| Problem description |
Copy out every line of the records below word for word, leaving out the pictures.

Collected data:
******************************
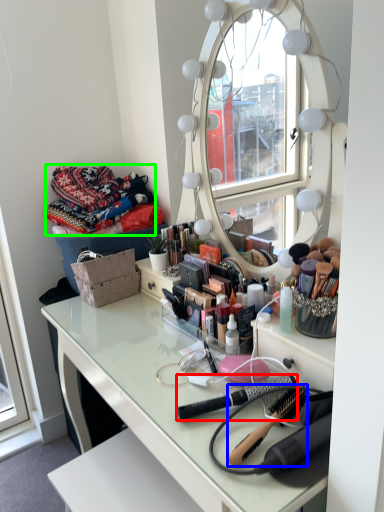
Question: Which object is the closest to the brush (highlighted by a red box)? Choose among these: brush (highlighted by a blue box) or material (highlighted by a green box).

Choices:
 (A) brush
 (B) material

Answer: (A)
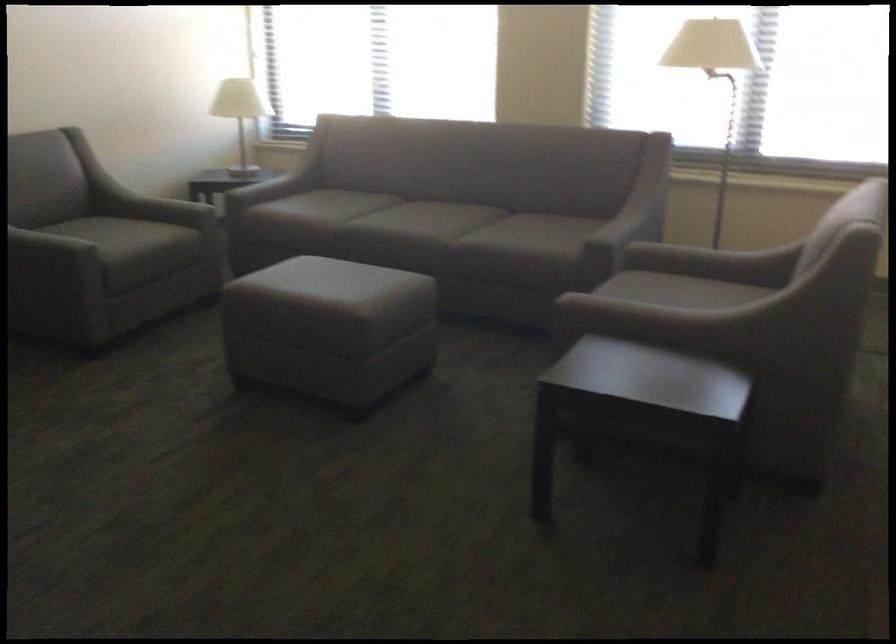
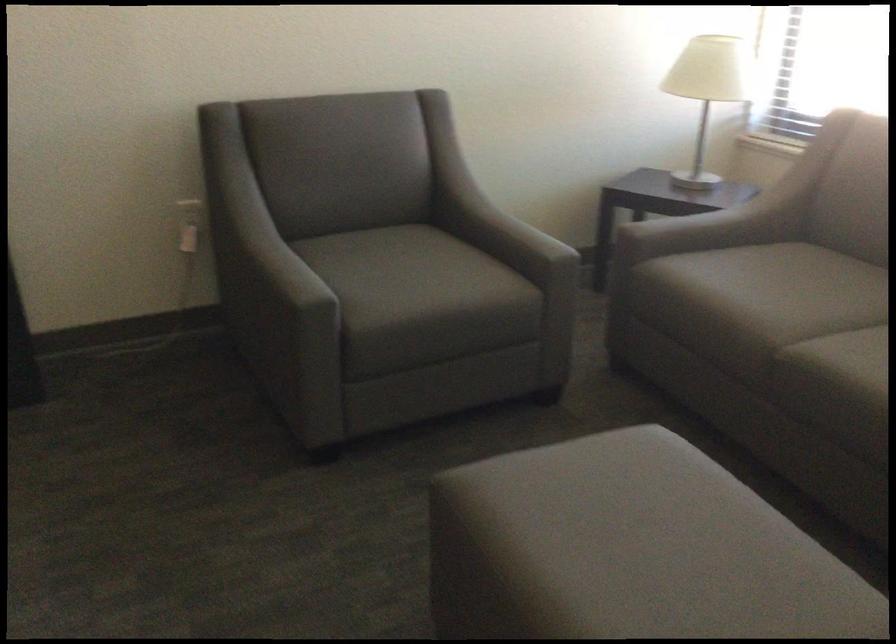
Find the pixel in the second image that matches point (246, 108) in the first image.

(708, 90)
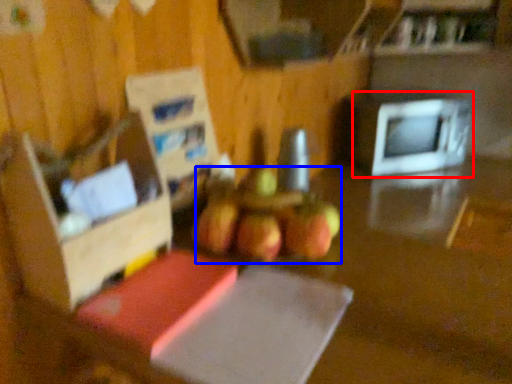
Question: Which object appears closest to the camera in this image, microwave oven (highlighted by a red box) or apple (highlighted by a blue box)?

Choices:
 (A) microwave oven
 (B) apple

Answer: (B)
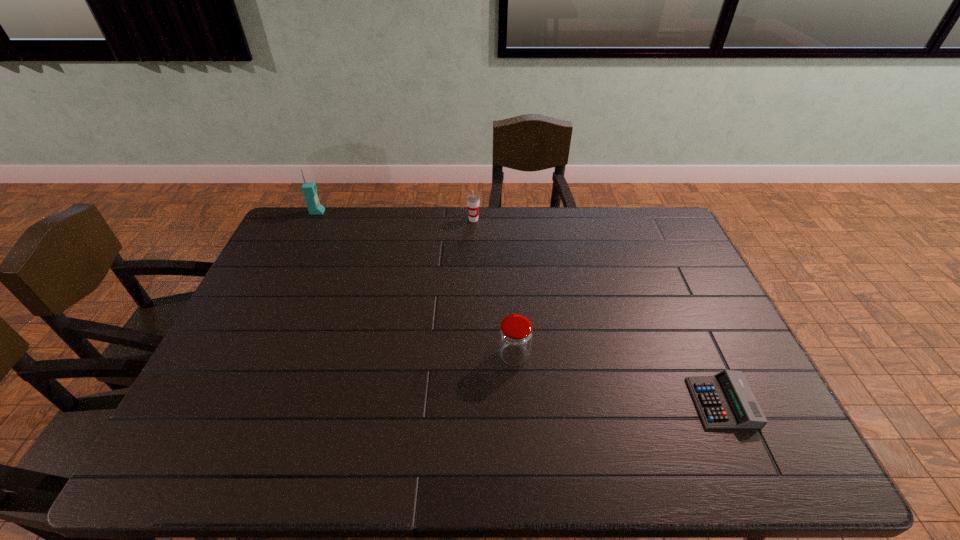
You are a GUI agent. You are given a task and a screenshot of the screen. Output one action in this format:
    pyautogui.click(x=<x>, y=<y>)
    Task: Click on the free location at the right edge
    The width and height of the screenshot is (960, 540).
    Given the screenshot: What is the action you would take?
    pyautogui.click(x=712, y=340)

Image resolution: width=960 pixels, height=540 pixels. What are the coordinates of `vacant space at the far left corner of the desktop` in the screenshot? It's located at (305, 212).

You are a GUI agent. You are given a task and a screenshot of the screen. Output one action in this format:
    pyautogui.click(x=<x>, y=<y>)
    Task: Click on the blank area at the near left corner
    The image size is (960, 540).
    Given the screenshot: What is the action you would take?
    pyautogui.click(x=170, y=460)

Find the location of a particular element. The width and height of the screenshot is (960, 540). vacant space at the far right corner of the desktop is located at coordinates (651, 242).

Where is `free point between the nearest object and the cup`? Image resolution: width=960 pixels, height=540 pixels. free point between the nearest object and the cup is located at coordinates (598, 311).

You are a GUI agent. You are given a task and a screenshot of the screen. Output one action in this format:
    pyautogui.click(x=<x>, y=<y>)
    Task: Click on the vacant area between the third nearest object and the rightmost object
    
    Given the screenshot: What is the action you would take?
    598,311

I want to click on vacant point located between the second object from left to right and the second object from right to left, so click(493, 288).

Find the location of a particular element. This screenshot has height=540, width=960. vacant space that's between the cup and the rightmost object is located at coordinates (598, 311).

Image resolution: width=960 pixels, height=540 pixels. Find the location of `vacant area that lies between the third object from right to left and the tallest object`. vacant area that lies between the third object from right to left and the tallest object is located at coordinates (396, 216).

At what (x,y) coordinates should I click in order to perform the action: click on vacant area between the third object from left to right and the rightmost object. Please return your answer as a coordinate pair (x, y). Looking at the image, I should click on (618, 379).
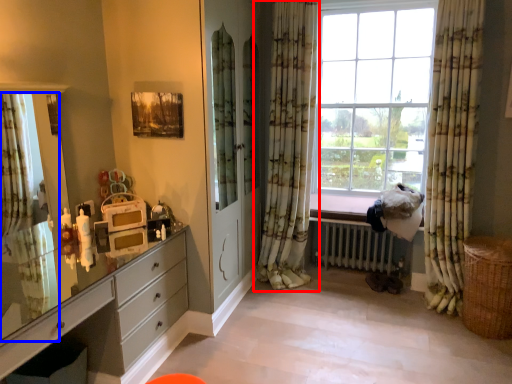
Question: Which object appears farthest to the camera in this image, curtain (highlighted by a red box) or curtain (highlighted by a blue box)?

Choices:
 (A) curtain
 (B) curtain

Answer: (A)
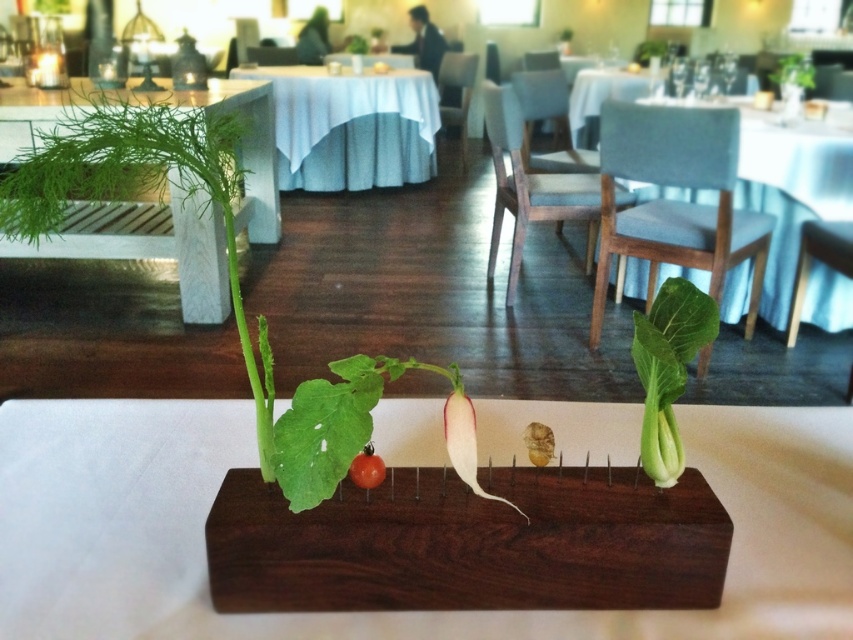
******************************
| Solution for this problem |
Question: Which object is the closest to the brush (highlighted by a red box)? Choose among these: brush (highlighted by a blue box) or material (highlighted by a green box).

Choices:
 (A) brush
 (B) material

Answer: (A)
Find the pixel in the second image that matches point (246, 108) in the first image.

(708, 90)
Question: Which object appears closest to the camera in this image, microwave oven (highlighted by a red box) or apple (highlighted by a blue box)?

Choices:
 (A) microwave oven
 (B) apple

Answer: (B)
You are a GUI agent. You are given a task and a screenshot of the screen. Output one action in this format:
    pyautogui.click(x=<x>, y=<y>)
    Task: Click on the free location at the right edge
    The width and height of the screenshot is (960, 540).
    Given the screenshot: What is the action you would take?
    pyautogui.click(x=712, y=340)

Image resolution: width=960 pixels, height=540 pixels. What are the coordinates of `vacant space at the far left corner of the desktop` in the screenshot? It's located at (305, 212).

You are a GUI agent. You are given a task and a screenshot of the screen. Output one action in this format:
    pyautogui.click(x=<x>, y=<y>)
    Task: Click on the blank area at the near left corner
    The image size is (960, 540).
    Given the screenshot: What is the action you would take?
    pyautogui.click(x=170, y=460)

Find the location of a particular element. The width and height of the screenshot is (960, 540). vacant space at the far right corner of the desktop is located at coordinates (651, 242).

Where is `free point between the nearest object and the cup`? Image resolution: width=960 pixels, height=540 pixels. free point between the nearest object and the cup is located at coordinates (598, 311).

You are a GUI agent. You are given a task and a screenshot of the screen. Output one action in this format:
    pyautogui.click(x=<x>, y=<y>)
    Task: Click on the vacant area between the third nearest object and the rightmost object
    
    Given the screenshot: What is the action you would take?
    598,311

I want to click on vacant point located between the second object from left to right and the second object from right to left, so click(493, 288).

Find the location of a particular element. This screenshot has height=540, width=960. vacant space that's between the cup and the rightmost object is located at coordinates (598, 311).

Image resolution: width=960 pixels, height=540 pixels. Find the location of `vacant area that lies between the third object from right to left and the tallest object`. vacant area that lies between the third object from right to left and the tallest object is located at coordinates (396, 216).

At what (x,y) coordinates should I click in order to perform the action: click on vacant area between the third object from left to right and the rightmost object. Please return your answer as a coordinate pair (x, y). Looking at the image, I should click on (618, 379).
Question: Which object appears farthest to the camera in this image, curtain (highlighted by a red box) or curtain (highlighted by a blue box)?

Choices:
 (A) curtain
 (B) curtain

Answer: (A)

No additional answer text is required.